_What you will do_
From the first line to the last, repeat the data exactly but leave out the pictures.

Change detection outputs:
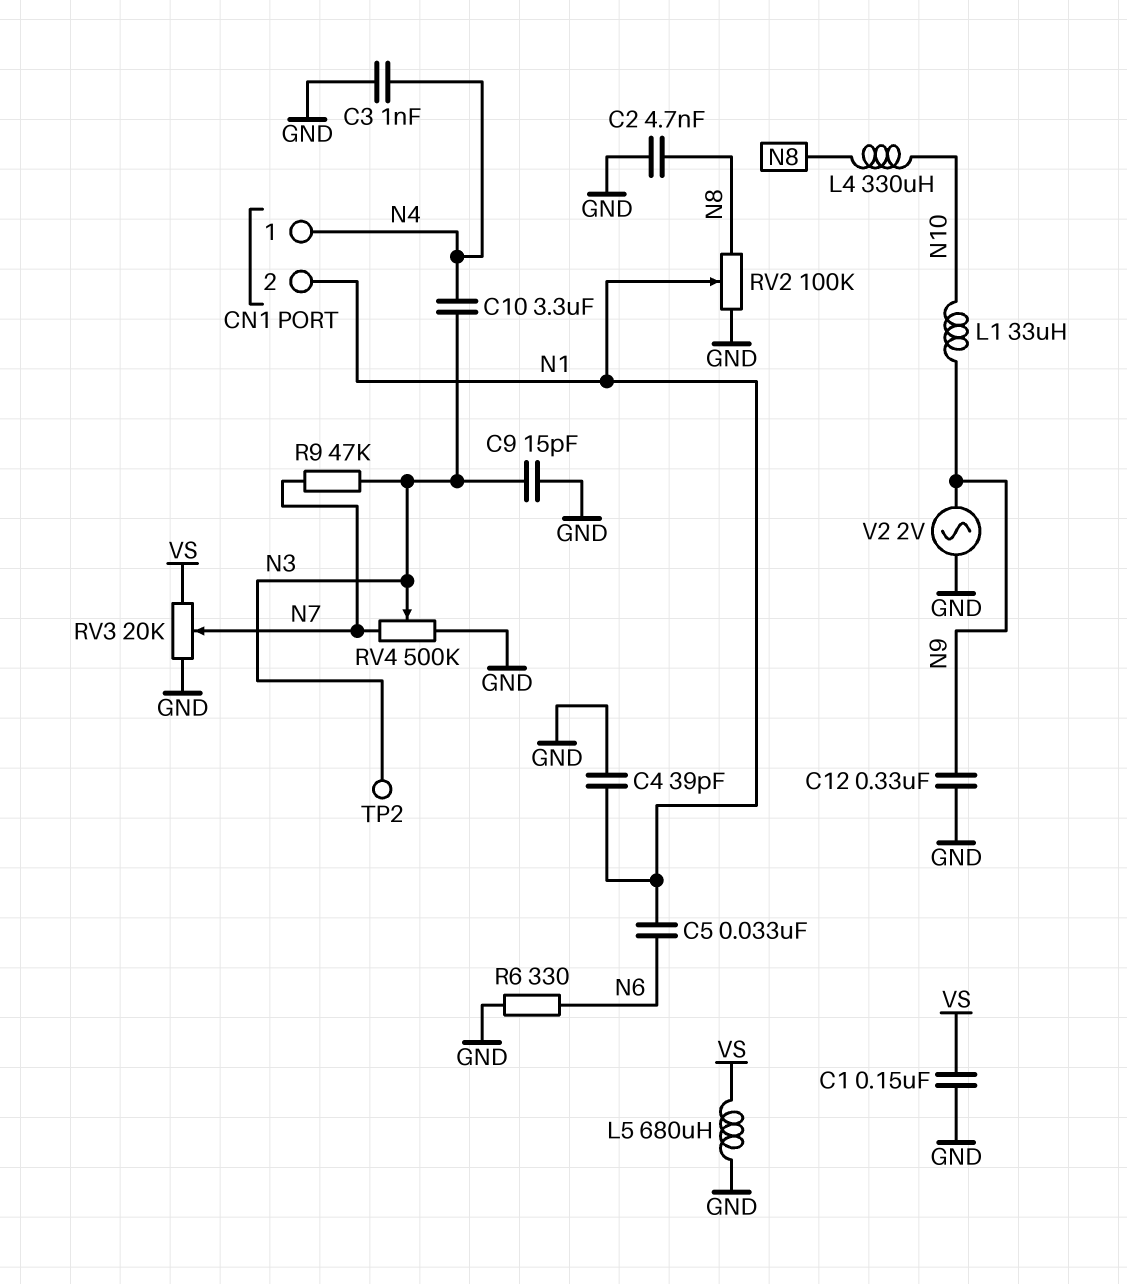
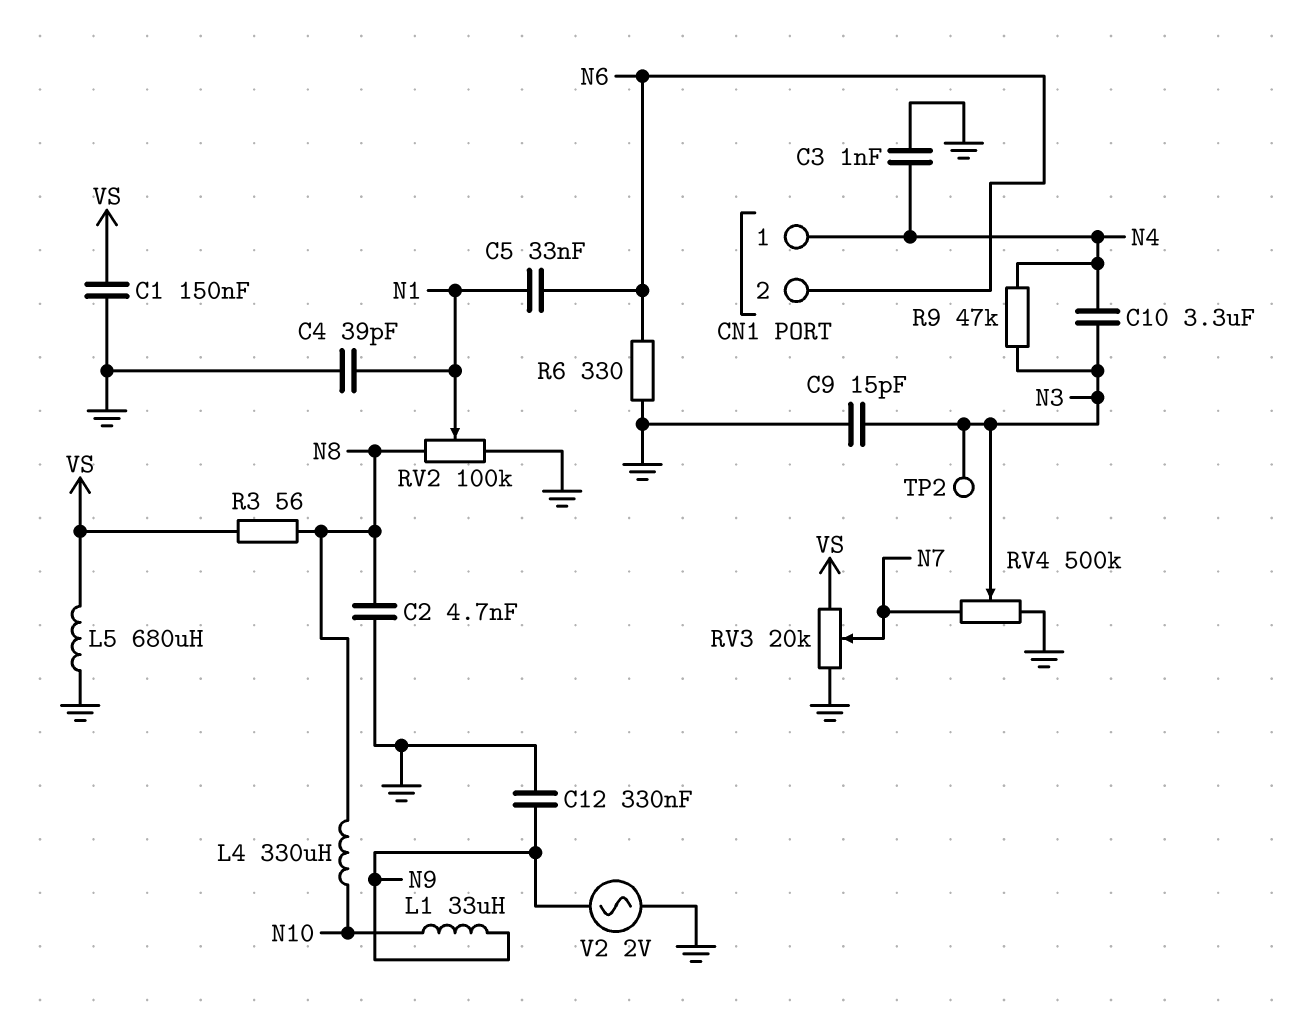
CN1 pin 2: N1 -> N6
R3: none -> 56 (N8, VS)
R9: 47k (N3, N7) -> 47k (N3, N4)

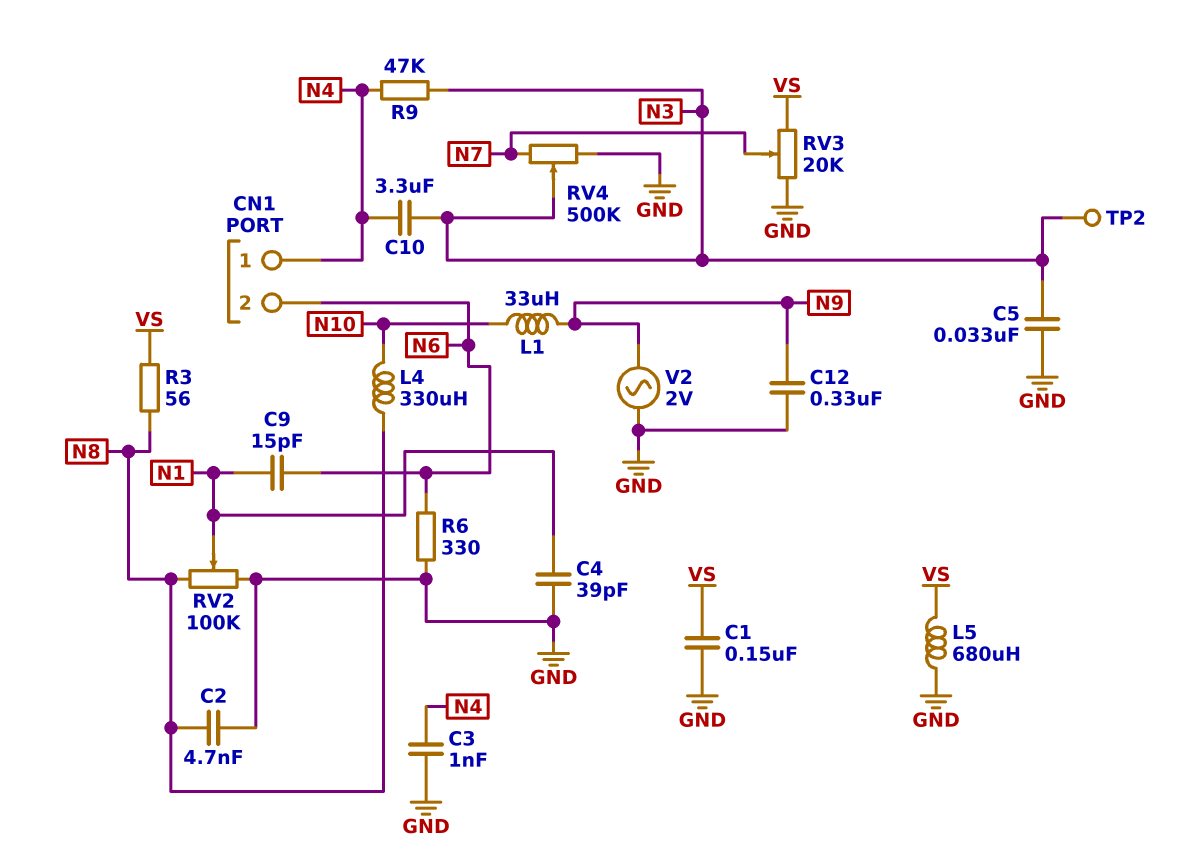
C5: 33nF (N1, N6) -> 33nF (GND, N3)
C9: 15pF (GND, N3) -> 15pF (N1, N6)

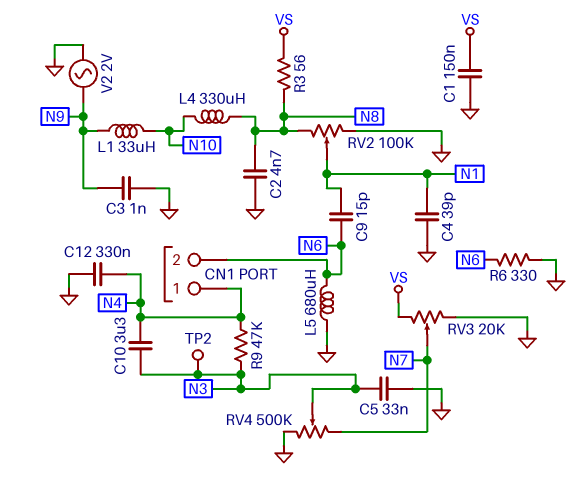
C3: 1nF (GND, N4) -> 1nF (GND, N9)
C12: 330nF (GND, N9) -> 330nF (GND, N4)
L5: 680uH (GND, VS) -> 680uH (GND, N6)

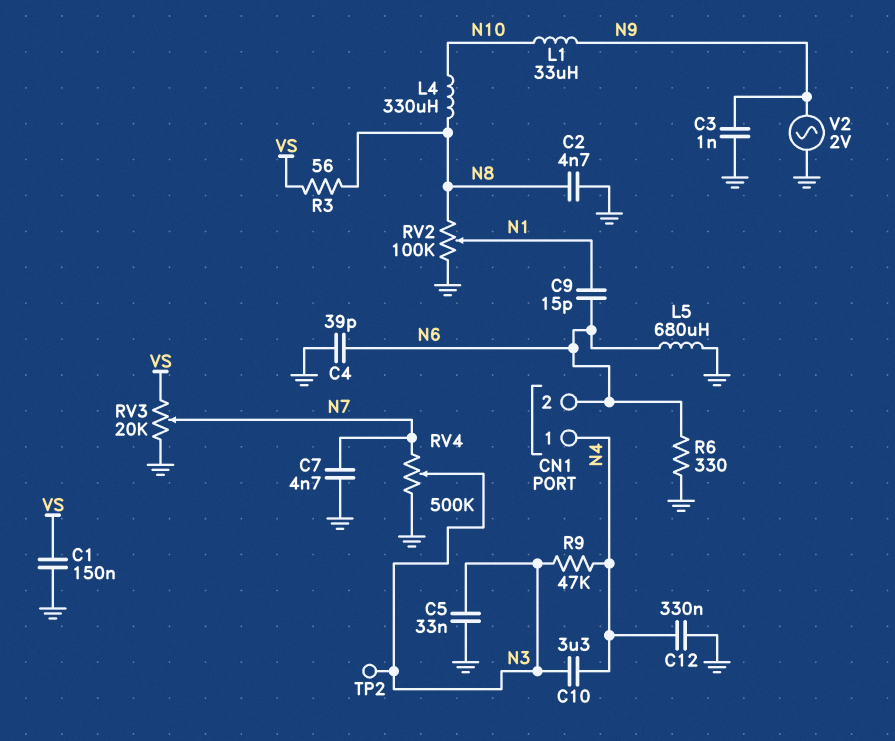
C4: 39pF (GND, N1) -> 39pF (GND, N6)
C7: none -> 4.7nF (GND, N7)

_Solution_
CN1 pin 2: N1 -> N6
R3: none -> 56 (N8, VS)
R9: 47k (N3, N7) -> 47k (N3, N4)

C5: 33nF (N1, N6) -> 33nF (GND, N3)
C9: 15pF (GND, N3) -> 15pF (N1, N6)

C3: 1nF (GND, N4) -> 1nF (GND, N9)
C12: 330nF (GND, N9) -> 330nF (GND, N4)
L5: 680uH (GND, VS) -> 680uH (GND, N6)

C4: 39pF (GND, N1) -> 39pF (GND, N6)
C7: none -> 4.7nF (GND, N7)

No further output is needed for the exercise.